Data under study section start

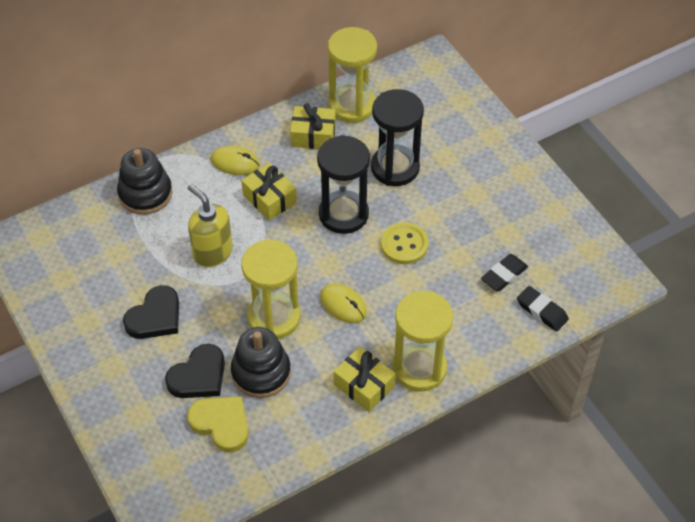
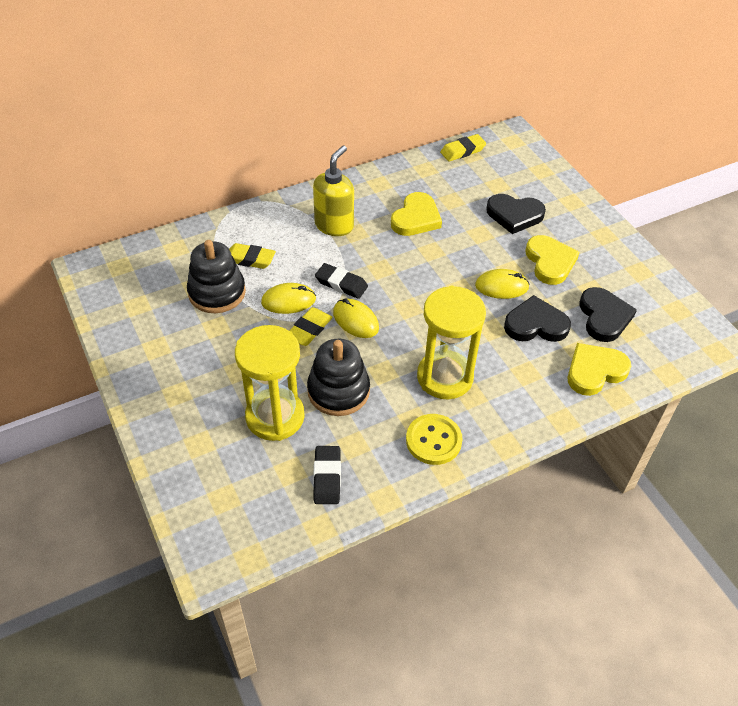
black heart: 2 -> 3
black hourglass: 2 -> 0
yellow eraser: 0 -> 3
yellow gift: 3 -> 0
yellow heart: 1 -> 3
yellow hourglass: 3 -> 2
yellow mouse: 2 -> 3

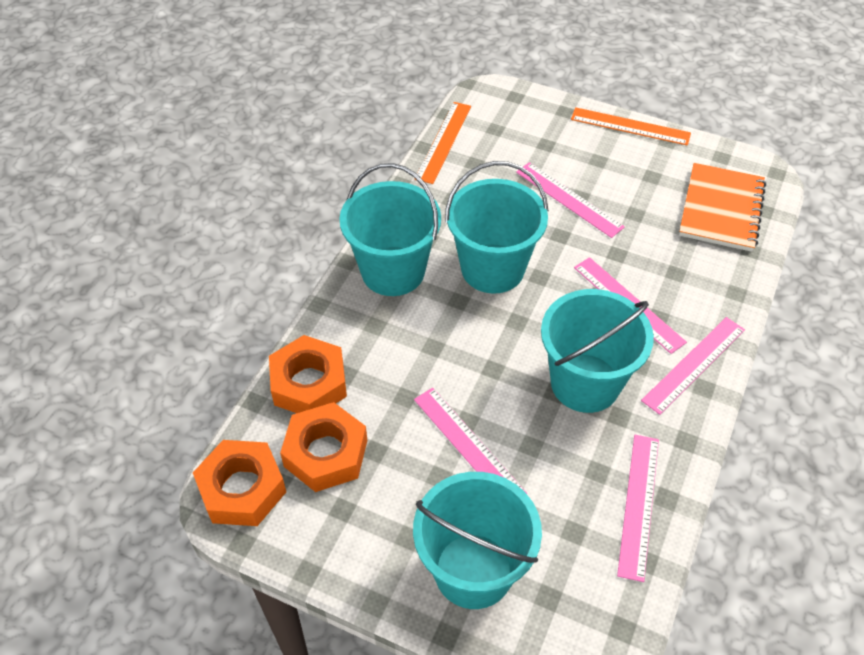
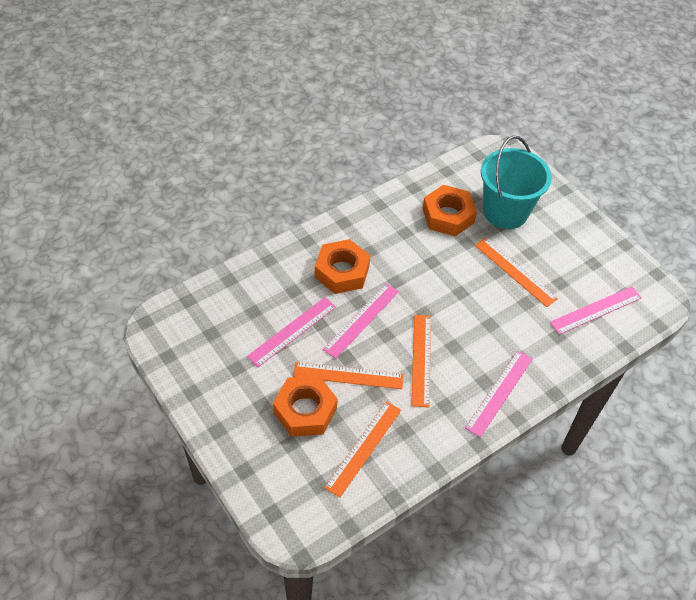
orange notebook: 1 -> 0
orange ruler: 2 -> 4
pink ruler: 5 -> 4
turquoise bucket: 4 -> 1

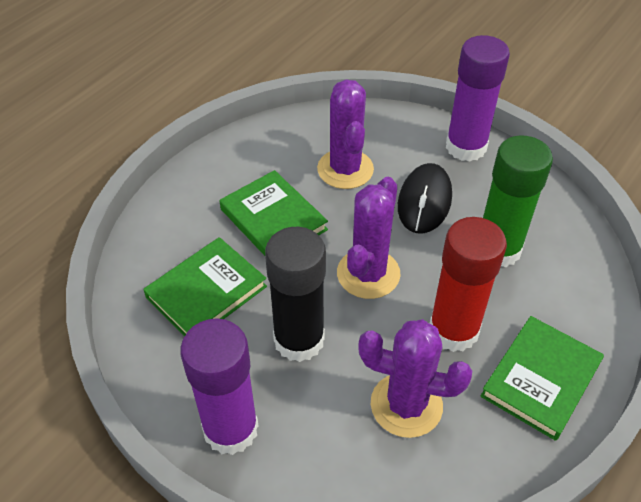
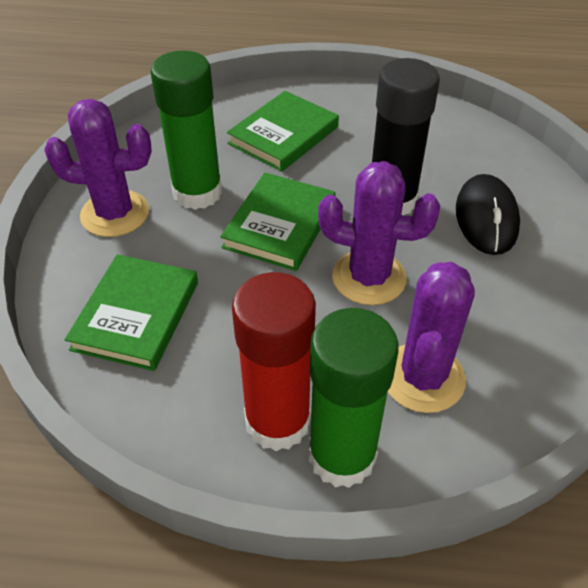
green glue stick: 1 -> 2
purple glue stick: 2 -> 0

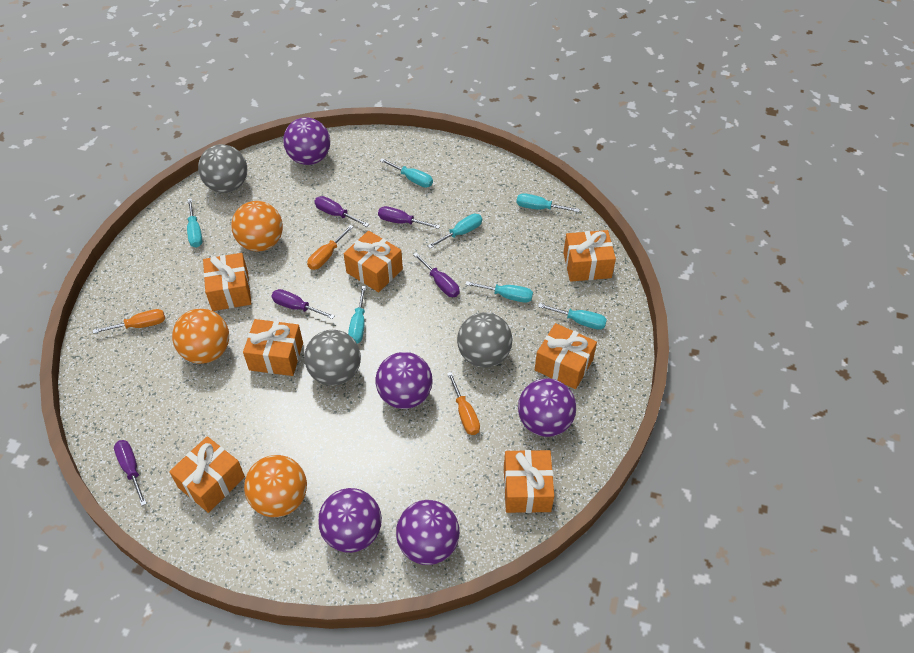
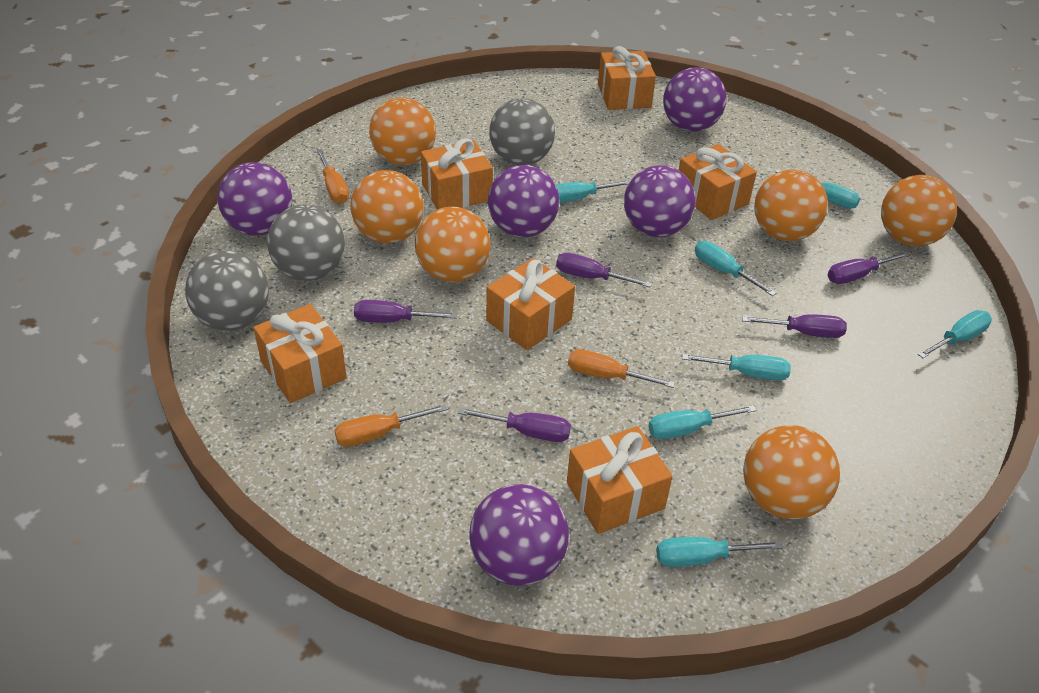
orange ball: 3 -> 6
orange gift: 7 -> 6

Data under study section end

> [Assignment] Copy every entry word for word, but omit the pictures.

> [Response for this exercise]
black heart: 2 -> 3
black hourglass: 2 -> 0
yellow eraser: 0 -> 3
yellow gift: 3 -> 0
yellow heart: 1 -> 3
yellow hourglass: 3 -> 2
yellow mouse: 2 -> 3

orange notebook: 1 -> 0
orange ruler: 2 -> 4
pink ruler: 5 -> 4
turquoise bucket: 4 -> 1

green glue stick: 1 -> 2
purple glue stick: 2 -> 0

orange ball: 3 -> 6
orange gift: 7 -> 6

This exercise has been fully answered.